What this task involves: Change every "microscope" in the data below to "lamp" and reproduce the rest without alteration.

Data:
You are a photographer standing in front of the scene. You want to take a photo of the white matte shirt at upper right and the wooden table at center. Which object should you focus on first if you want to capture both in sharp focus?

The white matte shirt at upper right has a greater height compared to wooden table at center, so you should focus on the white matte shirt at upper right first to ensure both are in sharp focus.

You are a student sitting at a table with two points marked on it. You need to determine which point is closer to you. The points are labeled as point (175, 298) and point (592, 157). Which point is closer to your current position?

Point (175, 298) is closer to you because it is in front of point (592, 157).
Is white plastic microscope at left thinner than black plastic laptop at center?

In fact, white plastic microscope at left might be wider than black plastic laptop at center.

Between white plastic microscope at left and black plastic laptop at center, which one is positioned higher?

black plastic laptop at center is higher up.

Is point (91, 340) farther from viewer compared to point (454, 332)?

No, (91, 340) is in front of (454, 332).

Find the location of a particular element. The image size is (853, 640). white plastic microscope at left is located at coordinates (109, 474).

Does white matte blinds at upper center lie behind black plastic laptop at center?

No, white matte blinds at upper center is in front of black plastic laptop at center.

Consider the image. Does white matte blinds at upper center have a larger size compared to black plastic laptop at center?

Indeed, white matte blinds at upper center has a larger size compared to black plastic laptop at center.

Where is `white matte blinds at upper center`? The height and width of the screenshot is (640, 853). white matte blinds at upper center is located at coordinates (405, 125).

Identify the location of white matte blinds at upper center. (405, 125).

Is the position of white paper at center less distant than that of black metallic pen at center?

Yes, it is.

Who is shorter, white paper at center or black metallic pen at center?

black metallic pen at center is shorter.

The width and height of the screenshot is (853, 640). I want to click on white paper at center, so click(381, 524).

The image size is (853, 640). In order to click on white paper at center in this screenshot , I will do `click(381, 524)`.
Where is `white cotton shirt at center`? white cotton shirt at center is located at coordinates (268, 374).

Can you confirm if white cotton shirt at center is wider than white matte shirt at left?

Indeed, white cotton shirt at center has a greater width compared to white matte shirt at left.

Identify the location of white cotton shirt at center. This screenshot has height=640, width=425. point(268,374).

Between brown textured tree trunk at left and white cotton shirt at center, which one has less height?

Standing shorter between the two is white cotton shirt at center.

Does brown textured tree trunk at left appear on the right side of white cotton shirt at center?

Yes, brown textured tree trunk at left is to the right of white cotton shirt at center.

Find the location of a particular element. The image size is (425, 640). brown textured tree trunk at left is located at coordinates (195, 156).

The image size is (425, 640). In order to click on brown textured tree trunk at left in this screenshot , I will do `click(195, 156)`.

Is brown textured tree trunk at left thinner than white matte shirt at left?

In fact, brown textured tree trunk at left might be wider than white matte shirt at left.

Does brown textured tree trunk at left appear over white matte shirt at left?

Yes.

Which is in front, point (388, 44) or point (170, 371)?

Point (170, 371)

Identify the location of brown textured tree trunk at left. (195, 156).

Solution below:
You are a photographer standing in front of the scene. You want to take a photo of the white matte shirt at upper right and the wooden table at center. Which object should you focus on first if you want to capture both in sharp focus?

The white matte shirt at upper right has a greater height compared to wooden table at center, so you should focus on the white matte shirt at upper right first to ensure both are in sharp focus.

You are a student sitting at a table with two points marked on it. You need to determine which point is closer to you. The points are labeled as point (175, 298) and point (592, 157). Which point is closer to your current position?

Point (175, 298) is closer to you because it is in front of point (592, 157).
Is white plastic lamp at left thinner than black plastic laptop at center?

In fact, white plastic lamp at left might be wider than black plastic laptop at center.

Between white plastic lamp at left and black plastic laptop at center, which one is positioned higher?

black plastic laptop at center is higher up.

Is point (91, 340) farther from viewer compared to point (454, 332)?

No, (91, 340) is in front of (454, 332).

Find the location of a particular element. The image size is (853, 640). white plastic lamp at left is located at coordinates (109, 474).

Does white matte blinds at upper center lie behind black plastic laptop at center?

No, white matte blinds at upper center is in front of black plastic laptop at center.

Consider the image. Does white matte blinds at upper center have a larger size compared to black plastic laptop at center?

Indeed, white matte blinds at upper center has a larger size compared to black plastic laptop at center.

Where is `white matte blinds at upper center`? The height and width of the screenshot is (640, 853). white matte blinds at upper center is located at coordinates (405, 125).

Identify the location of white matte blinds at upper center. (405, 125).

Is the position of white paper at center less distant than that of black metallic pen at center?

Yes, it is.

Who is shorter, white paper at center or black metallic pen at center?

black metallic pen at center is shorter.

The width and height of the screenshot is (853, 640). I want to click on white paper at center, so click(381, 524).

The image size is (853, 640). In order to click on white paper at center in this screenshot , I will do `click(381, 524)`.
Where is `white cotton shirt at center`? white cotton shirt at center is located at coordinates (268, 374).

Can you confirm if white cotton shirt at center is wider than white matte shirt at left?

Indeed, white cotton shirt at center has a greater width compared to white matte shirt at left.

Identify the location of white cotton shirt at center. This screenshot has height=640, width=425. point(268,374).

Between brown textured tree trunk at left and white cotton shirt at center, which one has less height?

Standing shorter between the two is white cotton shirt at center.

Does brown textured tree trunk at left appear on the right side of white cotton shirt at center?

Yes, brown textured tree trunk at left is to the right of white cotton shirt at center.

Find the location of a particular element. The image size is (425, 640). brown textured tree trunk at left is located at coordinates (195, 156).

The image size is (425, 640). In order to click on brown textured tree trunk at left in this screenshot , I will do `click(195, 156)`.

Is brown textured tree trunk at left thinner than white matte shirt at left?

In fact, brown textured tree trunk at left might be wider than white matte shirt at left.

Does brown textured tree trunk at left appear over white matte shirt at left?

Yes.

Which is in front, point (388, 44) or point (170, 371)?

Point (170, 371)

Identify the location of brown textured tree trunk at left. (195, 156).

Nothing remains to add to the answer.